## [Dataset excerpts]
===============

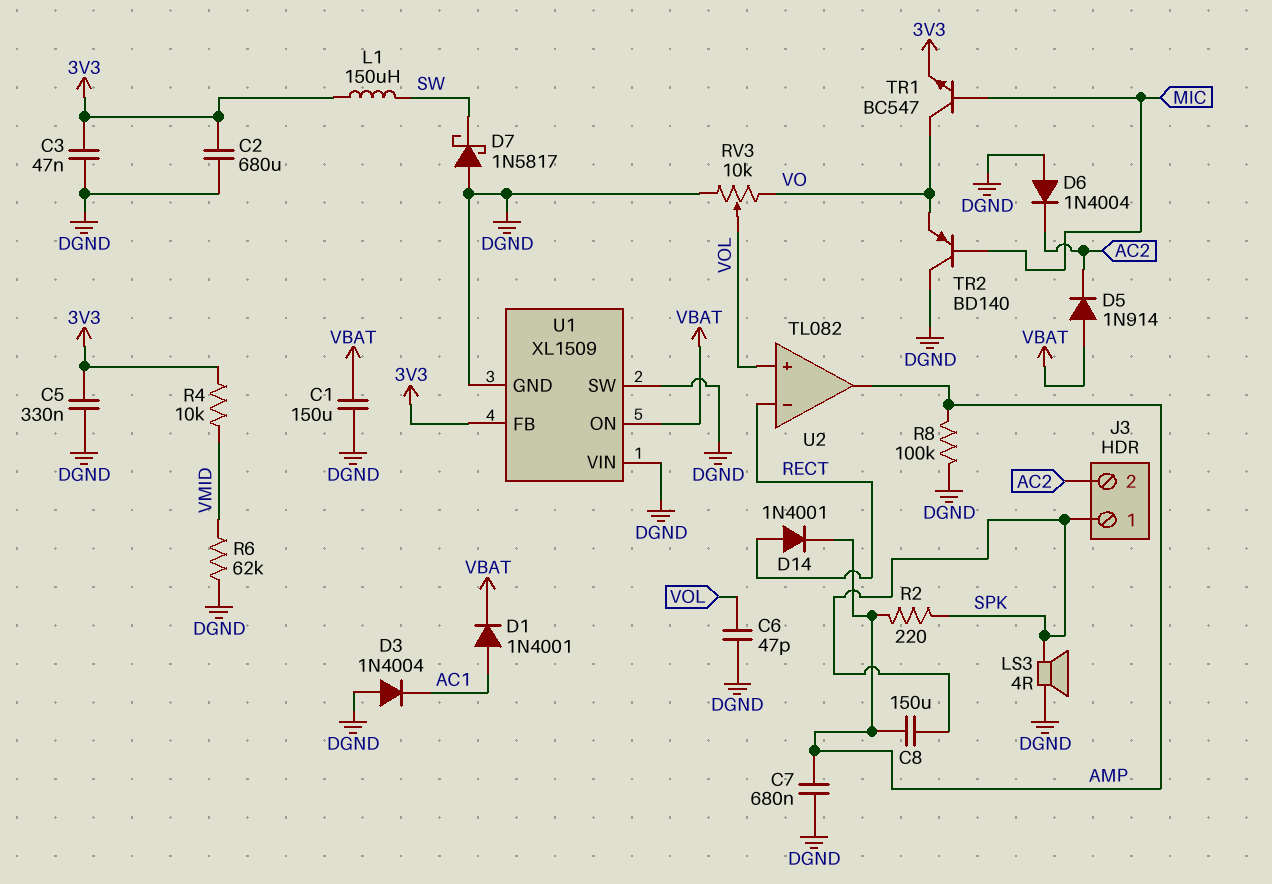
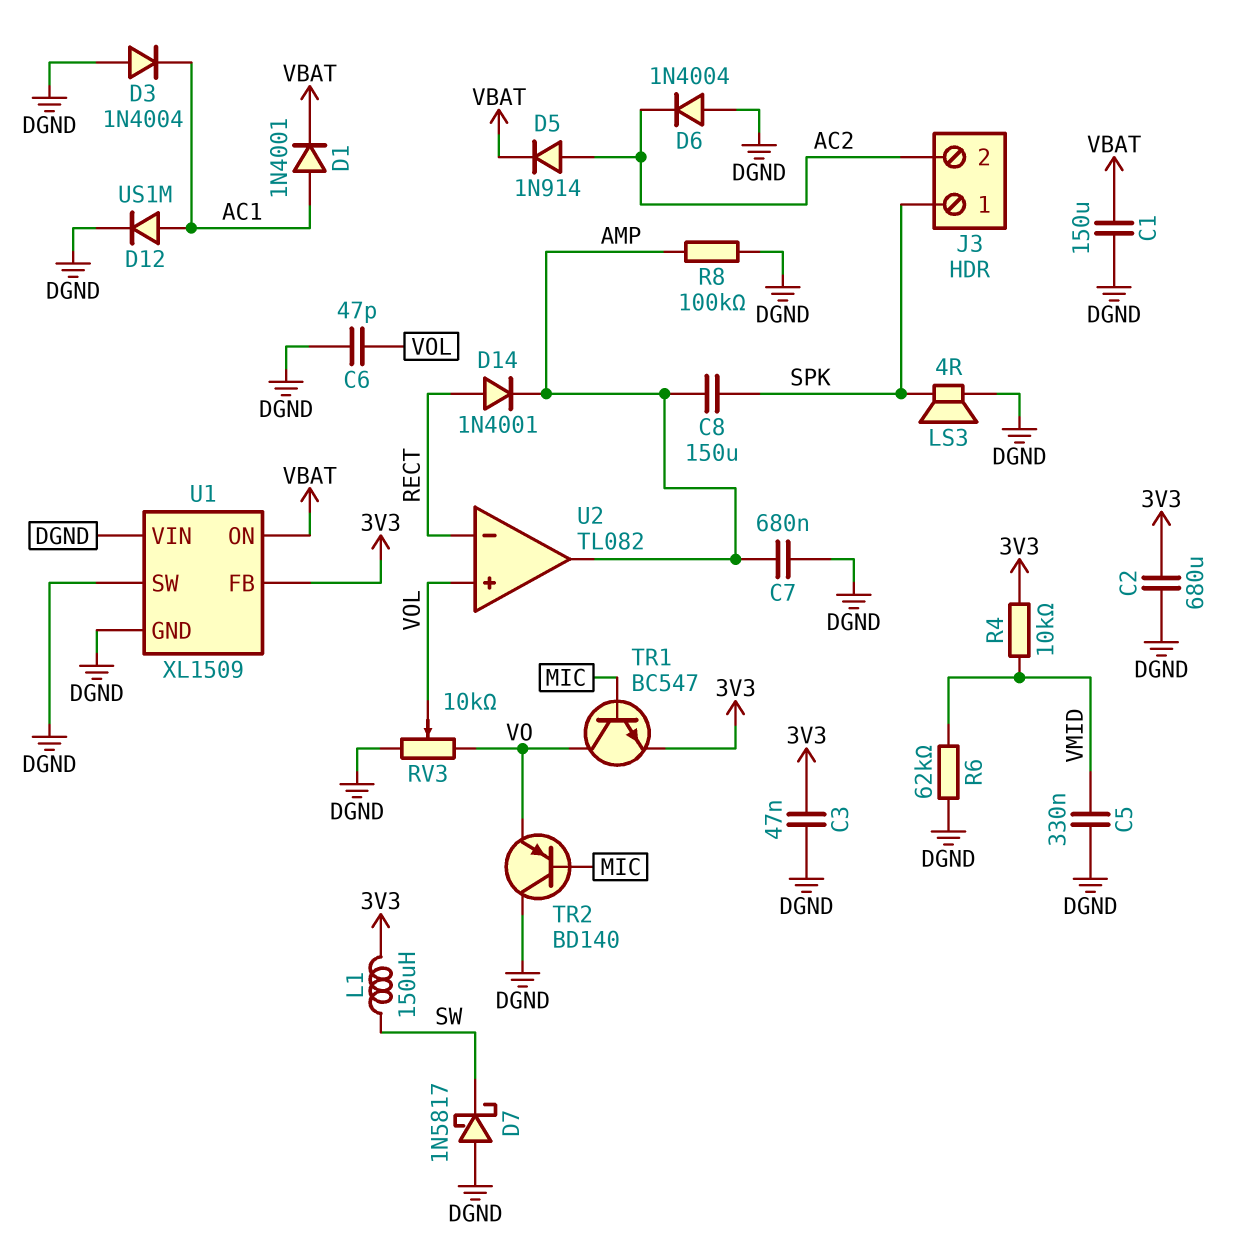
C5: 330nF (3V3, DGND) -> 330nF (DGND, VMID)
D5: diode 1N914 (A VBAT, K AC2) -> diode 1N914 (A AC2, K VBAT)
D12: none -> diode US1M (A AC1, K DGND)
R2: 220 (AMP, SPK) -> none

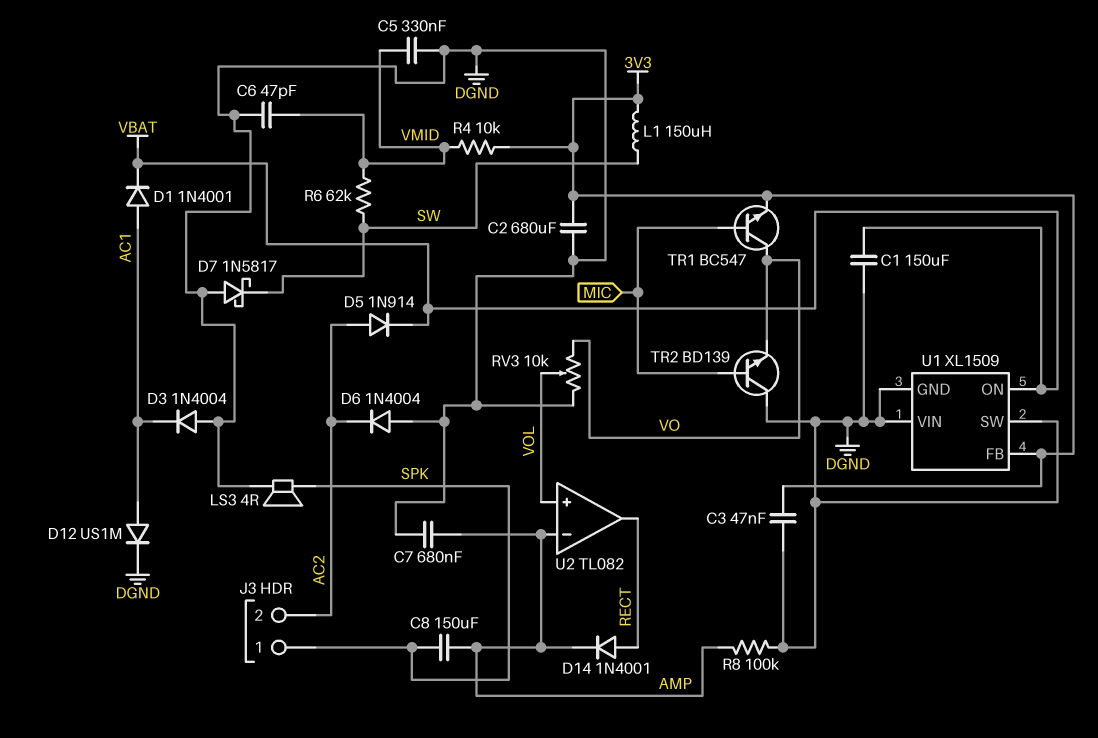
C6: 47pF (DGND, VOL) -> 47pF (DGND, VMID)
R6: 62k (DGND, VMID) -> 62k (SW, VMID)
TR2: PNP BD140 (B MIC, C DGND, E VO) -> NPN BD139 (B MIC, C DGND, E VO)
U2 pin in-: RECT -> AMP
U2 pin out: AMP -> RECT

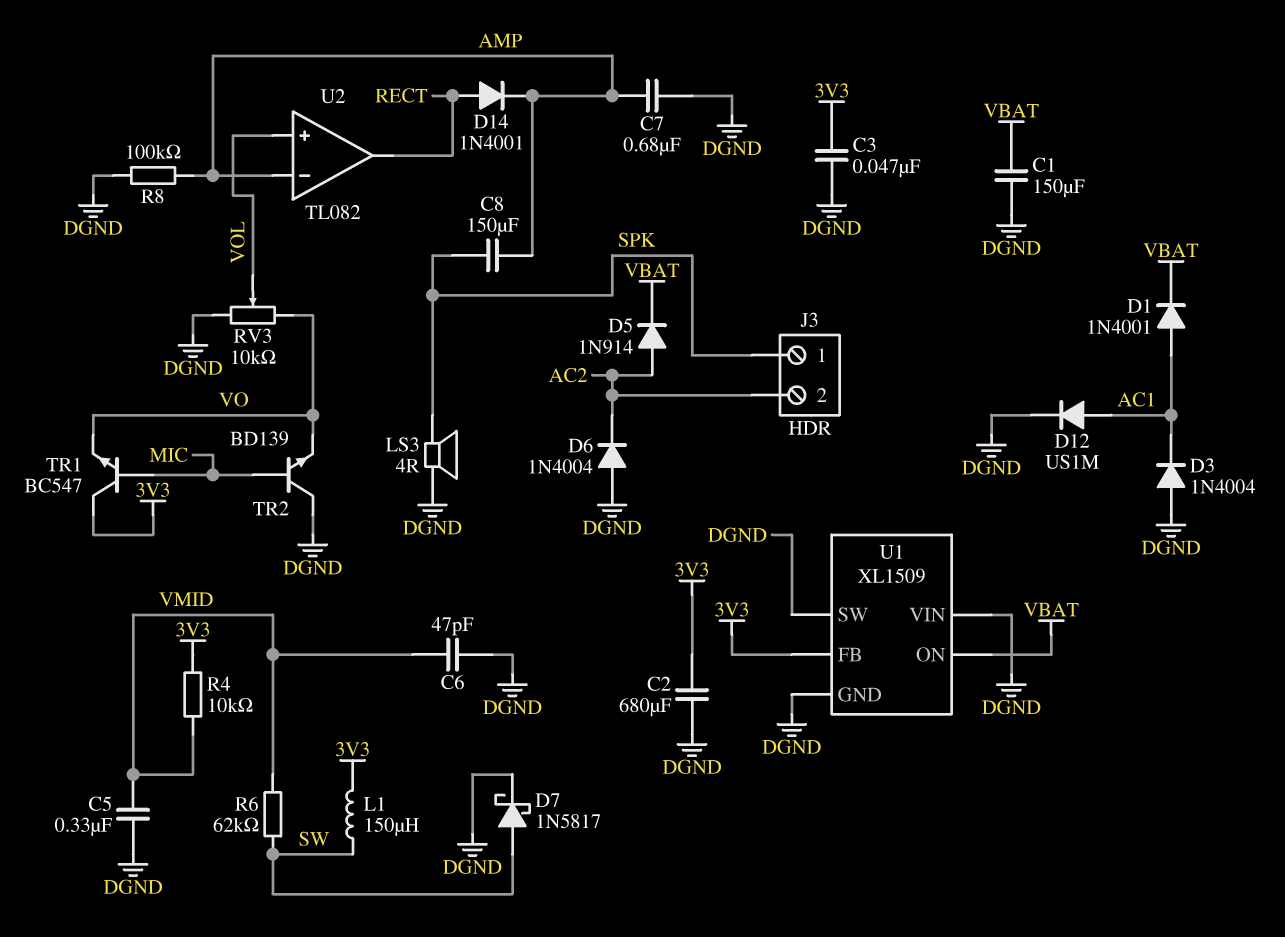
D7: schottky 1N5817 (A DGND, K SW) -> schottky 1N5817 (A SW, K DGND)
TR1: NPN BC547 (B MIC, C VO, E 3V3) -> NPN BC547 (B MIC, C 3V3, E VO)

===============

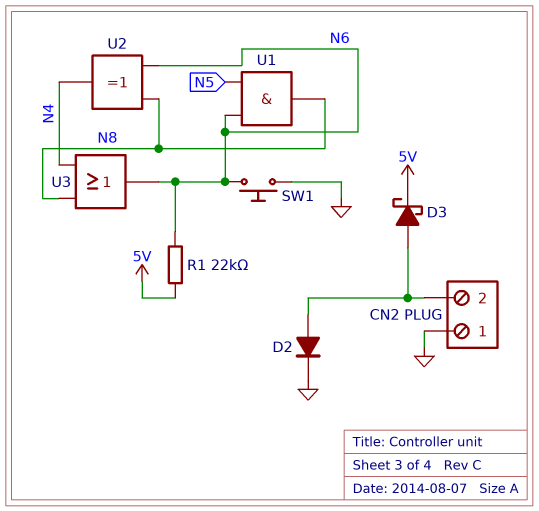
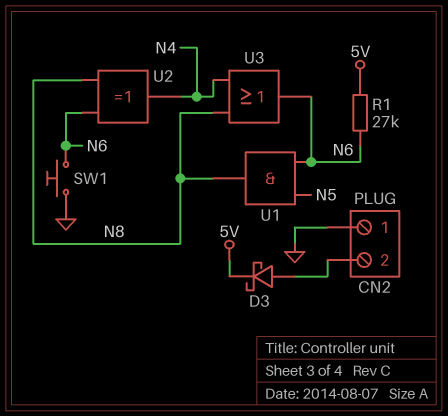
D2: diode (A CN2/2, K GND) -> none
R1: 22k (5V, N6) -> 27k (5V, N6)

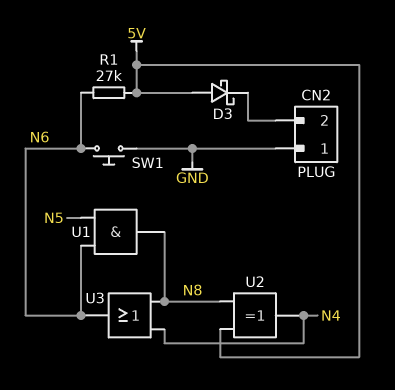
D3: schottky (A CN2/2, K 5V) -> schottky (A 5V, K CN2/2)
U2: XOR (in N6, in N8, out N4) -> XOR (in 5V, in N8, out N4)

===============

## [Description of the task]
Find the line with "U2 pin in-: RECT -> AMP" and the line with "TR1: NPN BC547" in the records above. Copy both and all lines between them exactly, without pictures.

## [Answer space]
U2 pin in-: RECT -> AMP
U2 pin out: AMP -> RECT

D7: schottky 1N5817 (A DGND, K SW) -> schottky 1N5817 (A SW, K DGND)
TR1: NPN BC547 (B MIC, C VO, E 3V3) -> NPN BC547 (B MIC, C 3V3, E VO)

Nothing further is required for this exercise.